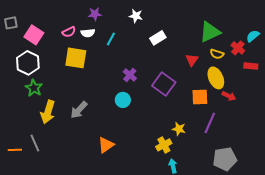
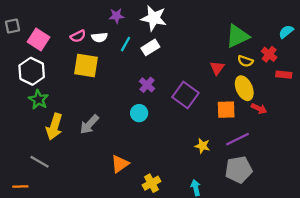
purple star: (95, 14) -> (116, 16), moved
white star: (136, 16) -> (154, 18), size x1.6
cyan semicircle: (253, 36) -> (286, 32), moved
white rectangle: (158, 38) -> (150, 47), moved
purple line: (210, 123) -> (237, 139), turned 40
gray line: (35, 143) -> (40, 162), turned -36
yellow cross: (164, 145) -> (152, 183), moved
orange line: (15, 150) -> (20, 187), moved
gray pentagon: (225, 159) -> (239, 170), moved

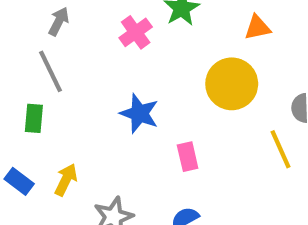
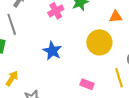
pink rectangle: (188, 157) -> (87, 84), moved, turned -64

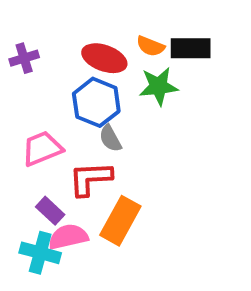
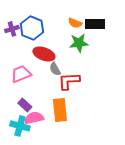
red ellipse: (104, 58) -> (44, 54), moved
blue hexagon: (96, 102) -> (32, 28), moved
red L-shape: (90, 179) -> (69, 81), moved
orange rectangle: (120, 221) -> (60, 110), turned -35

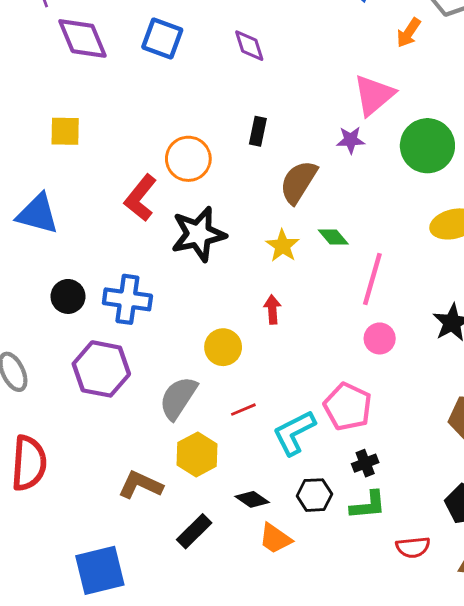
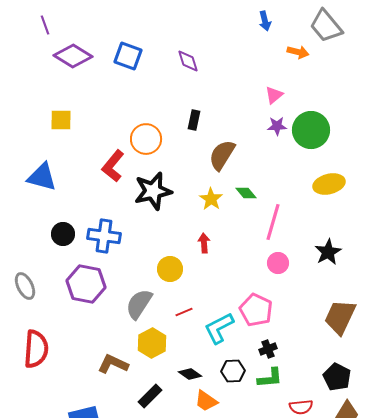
orange arrow: (409, 33) -> (298, 52), turned -110
purple diamond: (82, 38) -> (73, 56), turned -36
pink triangle: (374, 95) -> (274, 95), size x0.6
purple star: (351, 140) -> (277, 126), moved

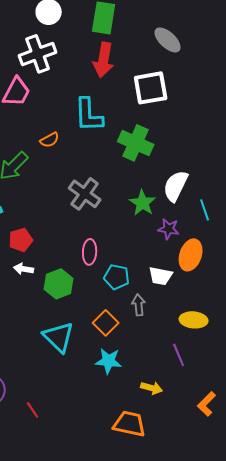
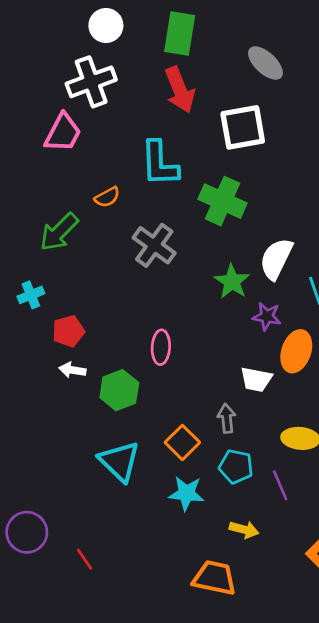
red arrow: (104, 60) -> (180, 90), turned -32
gray cross: (85, 194) -> (154, 245), moved
cyan pentagon: (117, 277) -> (236, 467), moved

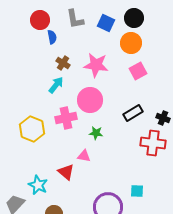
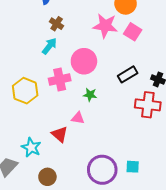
pink star: (96, 65) -> (105, 26), moved
pink square: (138, 71) -> (133, 32), turned -30
cyan square: (137, 191) -> (133, 167), moved

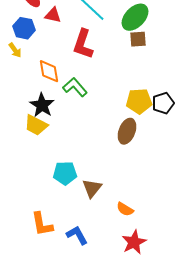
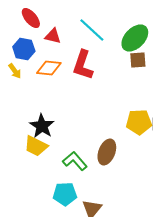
orange diamond: (49, 71) -> (49, 68), moved, turned -75
green L-shape: (75, 87) -> (75, 161), moved
brown ellipse: (127, 131) -> (107, 152), moved

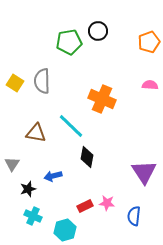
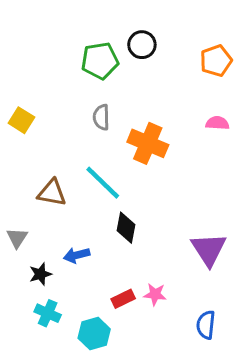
gray semicircle: (42, 81) -> (101, 117), moved, size x0.7
blue semicircle: (134, 216) -> (206, 325), moved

=-=-=-=-=

**Your instructions:** Filter the entries down to the lines that hold "shape". Copy those lines.

**Output below:**
red L-shape: (90, 179) -> (69, 81), moved
green L-shape: (75, 87) -> (75, 161), moved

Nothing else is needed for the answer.